Spatial edit records
Segment Open

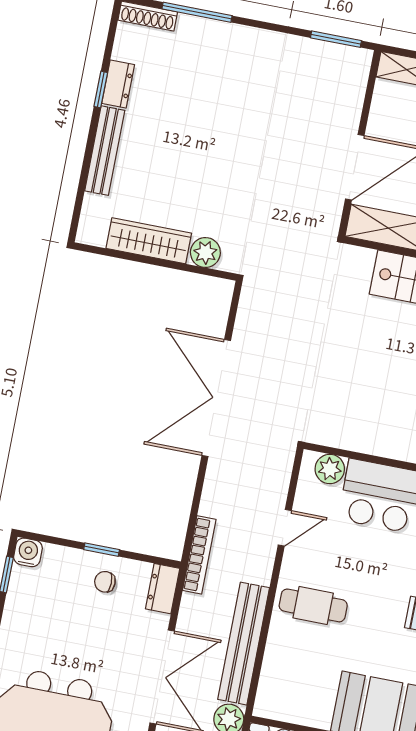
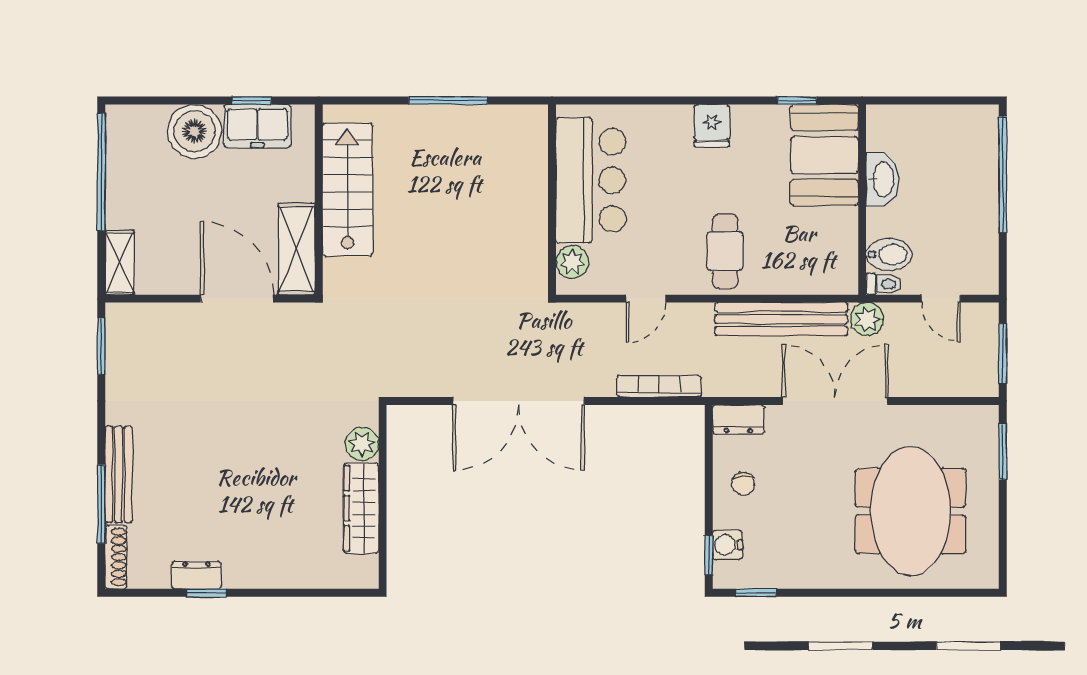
bench: (105, 151) -> (119, 474), moved, turned 90
door: (285, 528) -> (646, 299), swing flipped
window: (102, 550) -> (709, 555), moved
water cooler: (28, 552) -> (727, 545), moved
bookcase: (199, 555) -> (659, 386), moved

Segment Closed

## REQUEST
Scan the records for the word "moved", and copy each line where it is found.

## RESULT OF THE TASK
bench: (105, 151) -> (119, 474), moved, turned 90
window: (102, 550) -> (709, 555), moved
water cooler: (28, 552) -> (727, 545), moved
bookcase: (199, 555) -> (659, 386), moved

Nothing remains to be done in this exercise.